WHAT YOU HAVE TO DO: Report each line of the entries below that includes "plus".

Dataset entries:
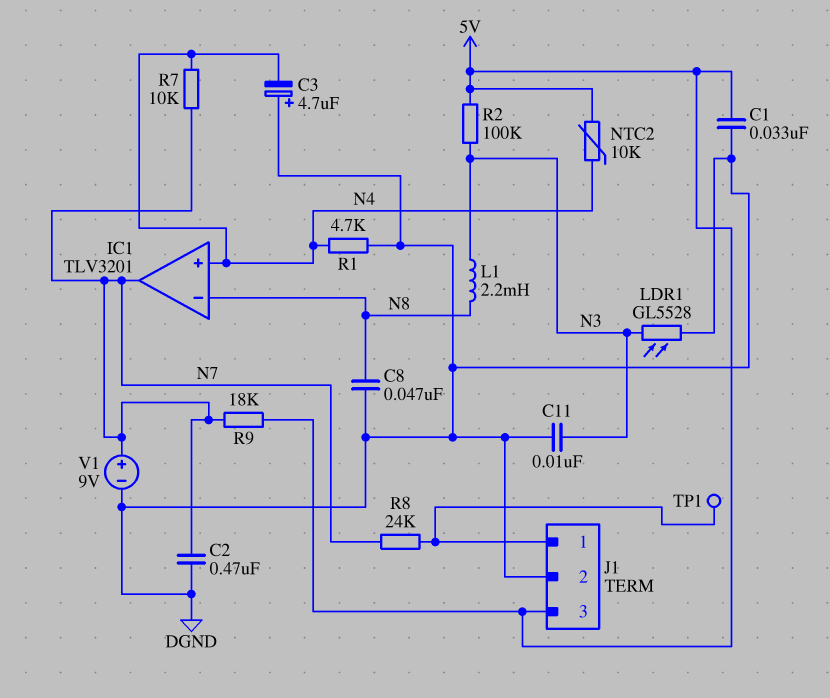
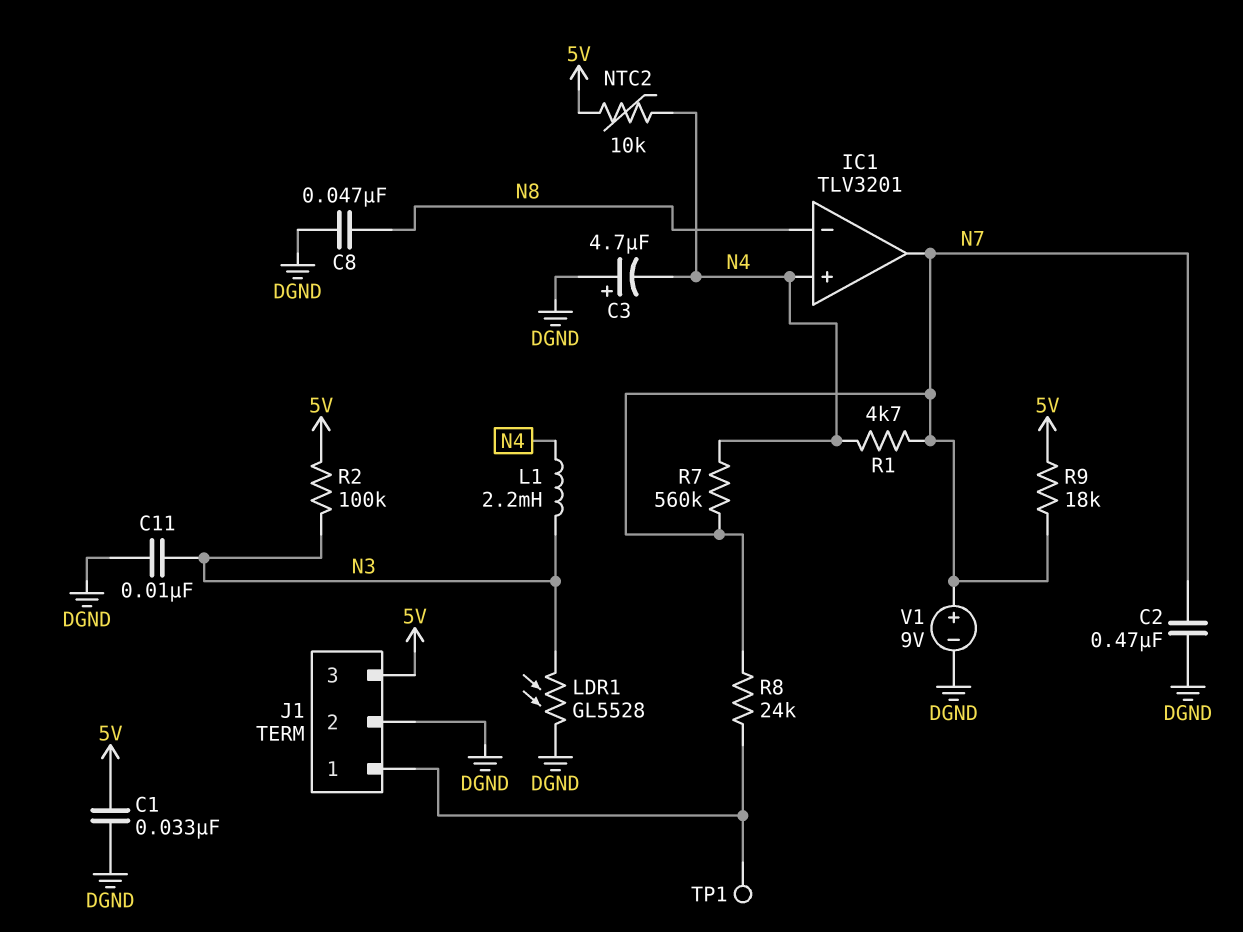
L1: 2.2mH (N3, N8) -> 2.2mH (N3, N4)
R1: 4.7k (DGND, N4) -> 4.7k (N4, N7)
R7: 10k (N4, N7) -> 560k (N4, N7)

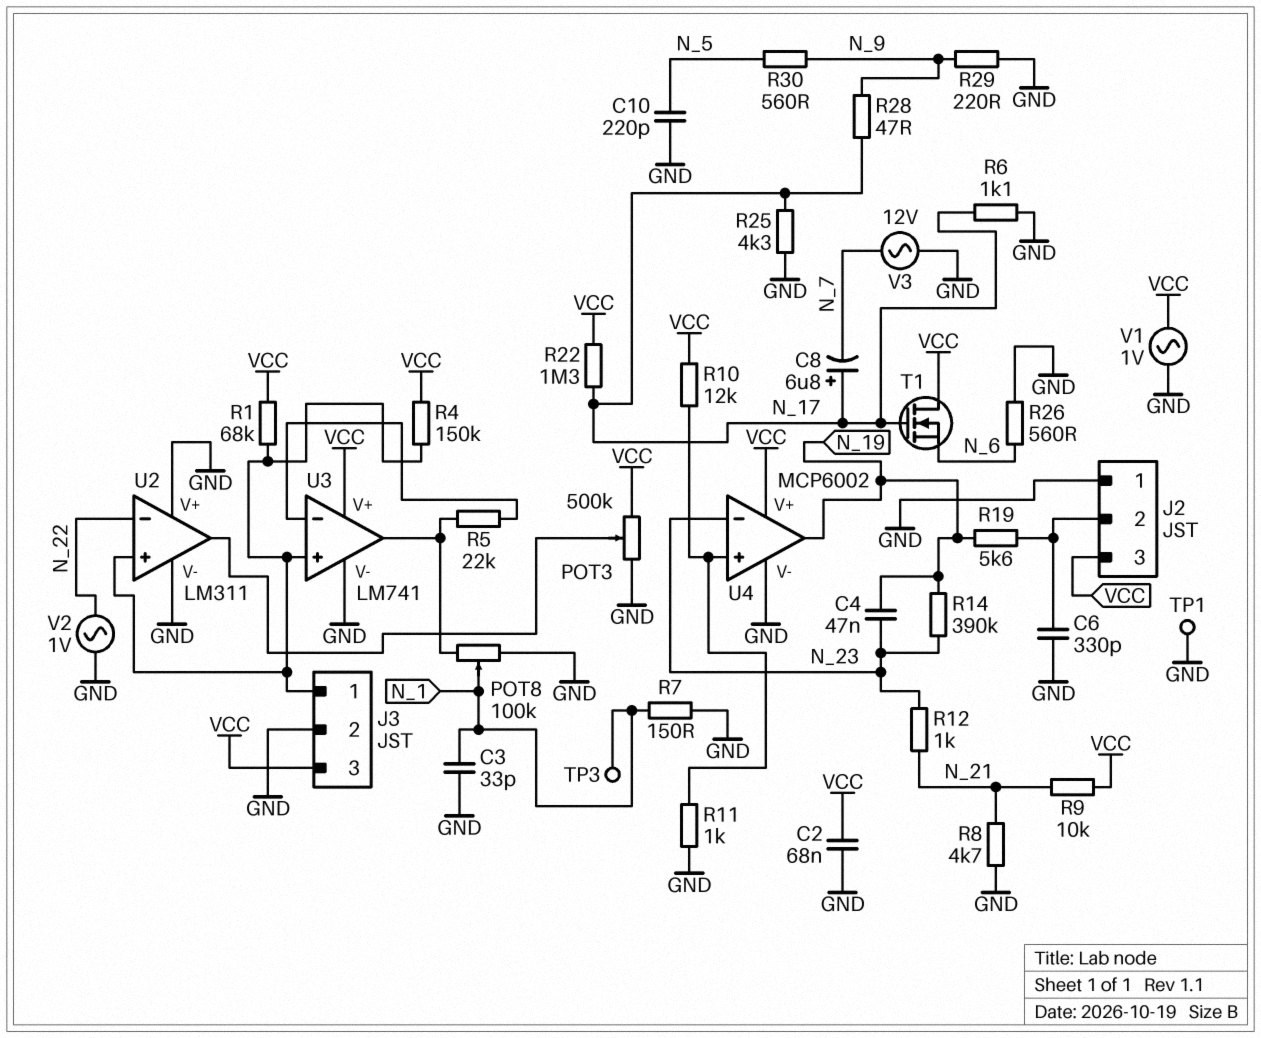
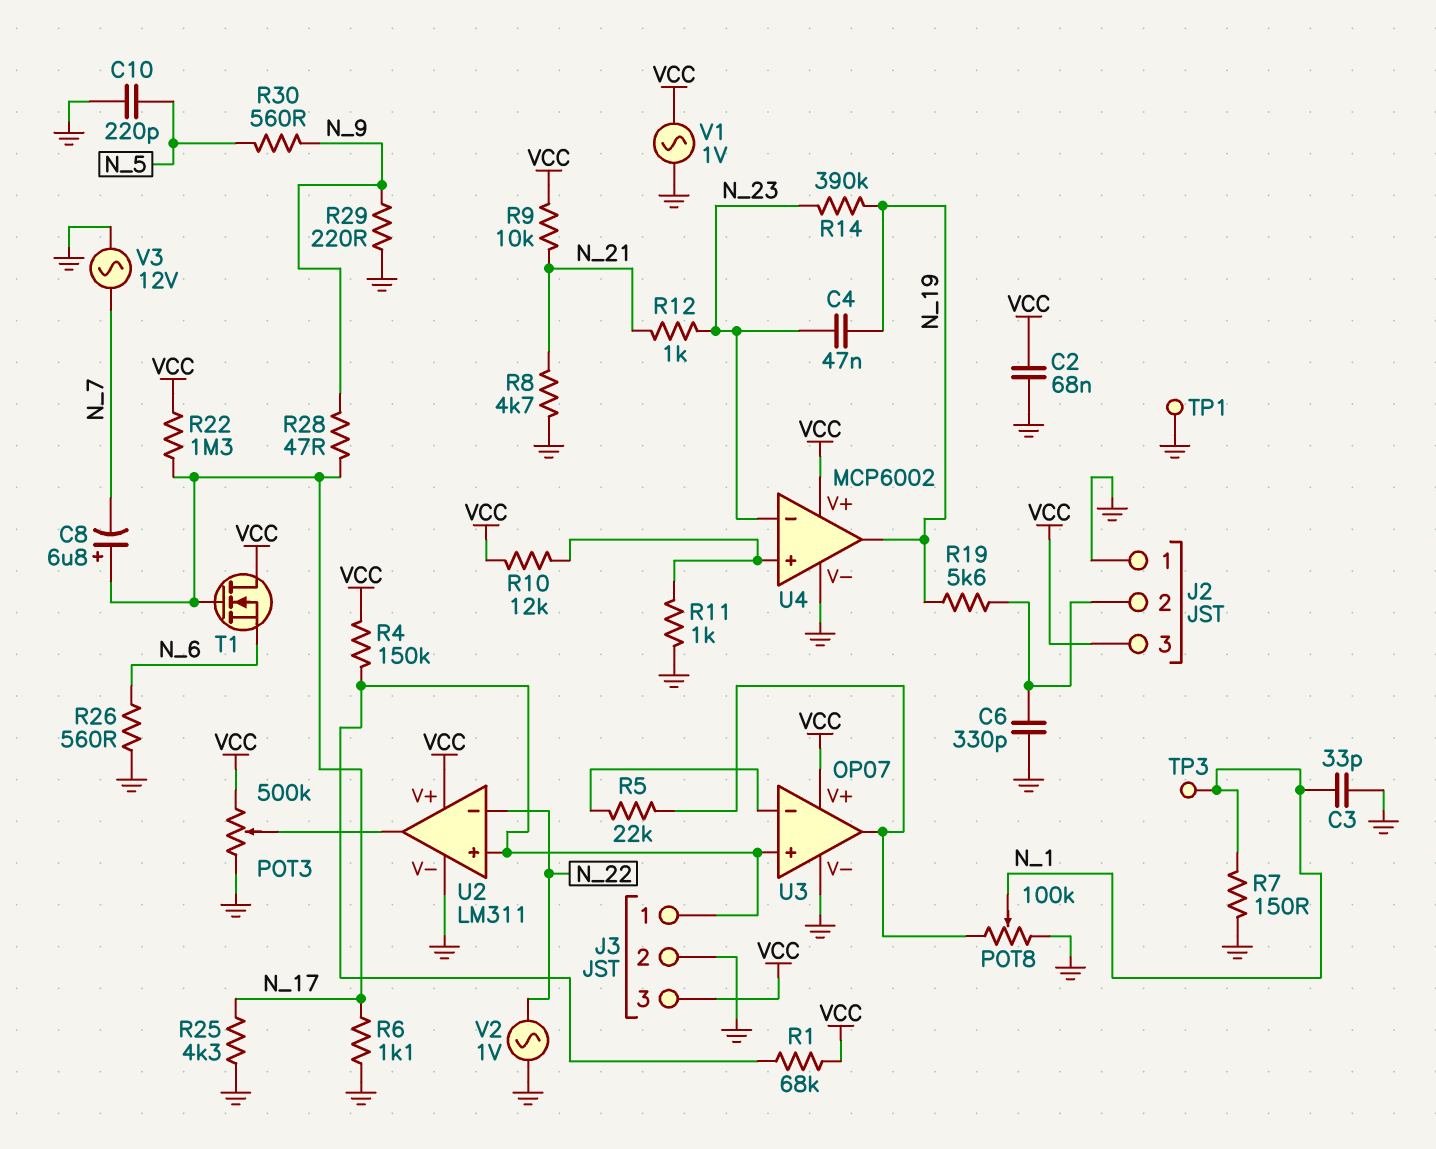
U2 pin V+: GND -> VCC
U3: LM741 -> OP07

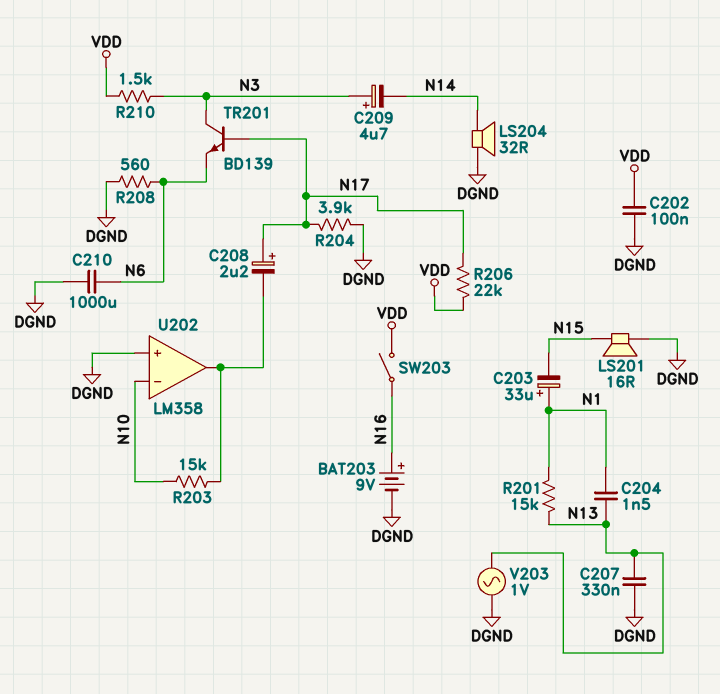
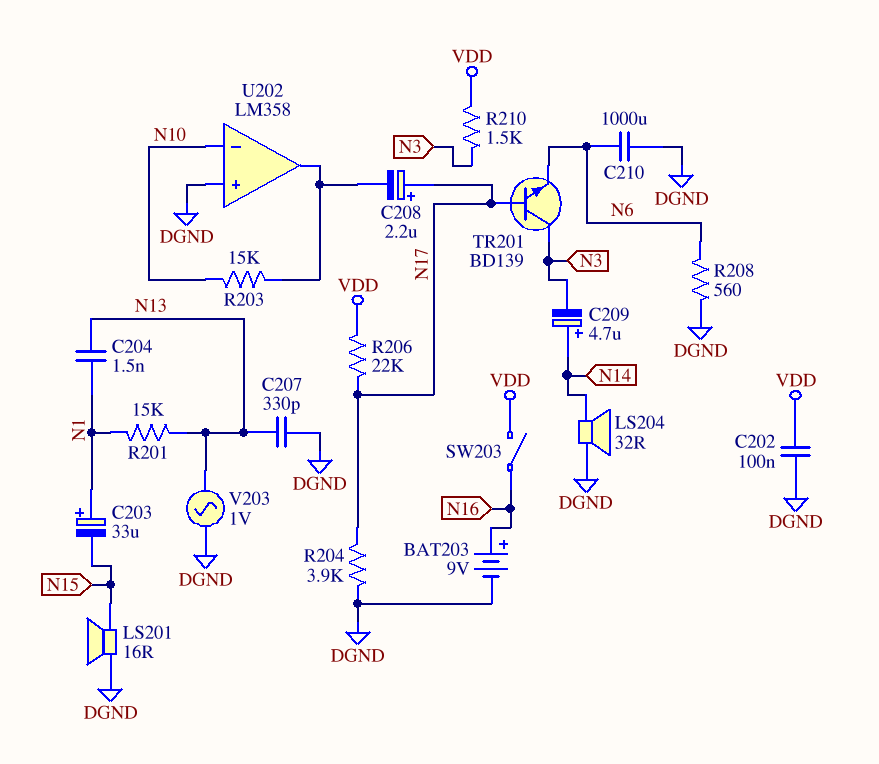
C207: 330nF (DGND, N13) -> 330pF (DGND, N13)
C209: 4.7uF (plus N3, minus N14) -> 4.7uF (plus N14, minus N3)

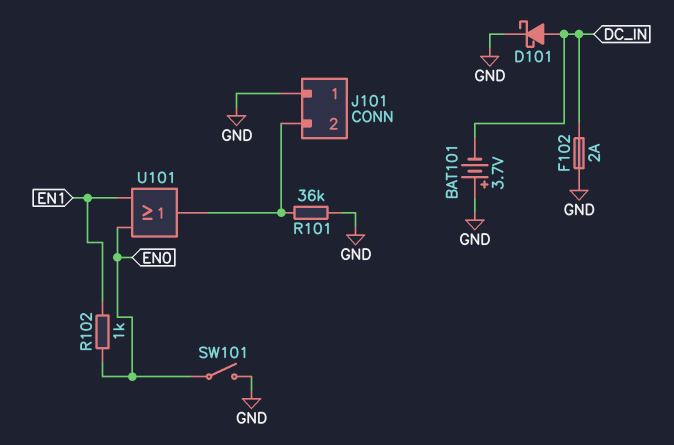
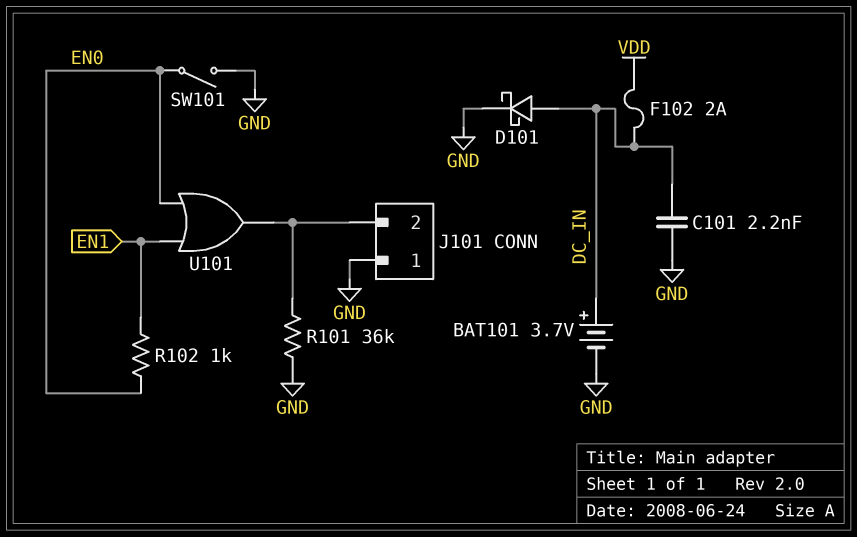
BAT101: 3.7V (plus GND, minus DC_IN) -> 3.7V (plus DC_IN, minus GND)
C101: none -> 2.2nF (DC_IN, GND)
F102: 2A (DC_IN, GND) -> 2A (DC_IN, VDD)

COMPLETED TASK:
C209: 4.7uF (plus N3, minus N14) -> 4.7uF (plus N14, minus N3)
BAT101: 3.7V (plus GND, minus DC_IN) -> 3.7V (plus DC_IN, minus GND)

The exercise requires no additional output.